▸ INSTRUCTIONS FOR THE TASK
Restate the data word for word and leave the images out.

Image change detection data
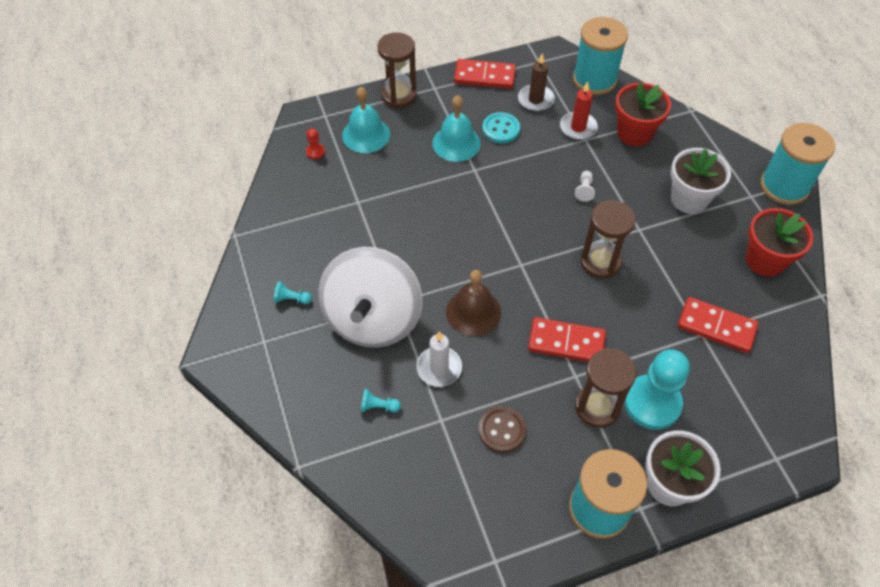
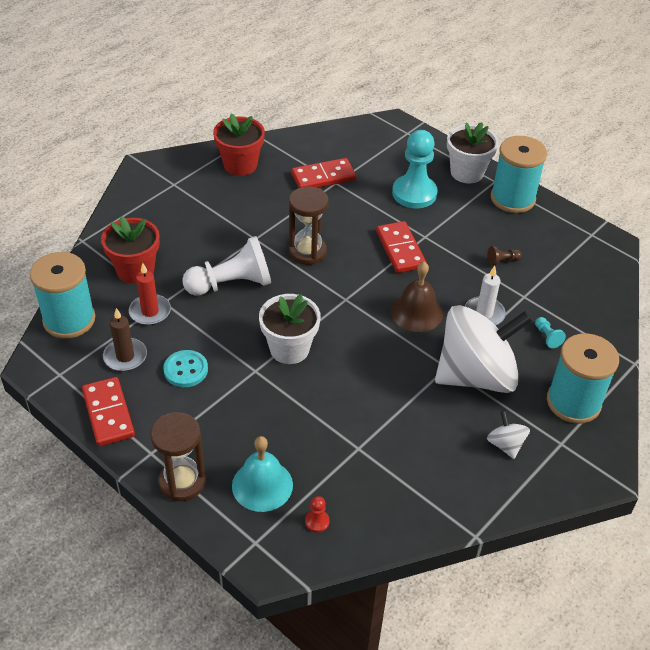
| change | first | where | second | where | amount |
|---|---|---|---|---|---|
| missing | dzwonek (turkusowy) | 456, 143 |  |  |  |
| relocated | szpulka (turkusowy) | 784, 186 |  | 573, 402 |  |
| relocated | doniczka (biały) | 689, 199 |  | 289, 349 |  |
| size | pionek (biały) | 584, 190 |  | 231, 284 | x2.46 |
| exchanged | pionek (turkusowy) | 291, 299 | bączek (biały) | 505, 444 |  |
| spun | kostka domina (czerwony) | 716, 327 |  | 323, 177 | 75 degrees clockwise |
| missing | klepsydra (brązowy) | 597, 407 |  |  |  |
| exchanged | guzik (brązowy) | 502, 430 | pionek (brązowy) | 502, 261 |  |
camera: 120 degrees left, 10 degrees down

▸ EXERCISE SOLUTION
| change | first | where | second | where | amount |
|---|---|---|---|---|---|
| missing | dzwonek (turkusowy) | 456, 143 |  |  |  |
| relocated | szpulka (turkusowy) | 784, 186 |  | 573, 402 |  |
| relocated | doniczka (biały) | 689, 199 |  | 289, 349 |  |
| size | pionek (biały) | 584, 190 |  | 231, 284 | x2.46 |
| exchanged | pionek (turkusowy) | 291, 299 | bączek (biały) | 505, 444 |  |
| spun | kostka domina (czerwony) | 716, 327 |  | 323, 177 | 75 degrees clockwise |
| missing | klepsydra (brązowy) | 597, 407 |  |  |  |
| exchanged | guzik (brązowy) | 502, 430 | pionek (brązowy) | 502, 261 |  |
camera: 120 degrees left, 10 degrees down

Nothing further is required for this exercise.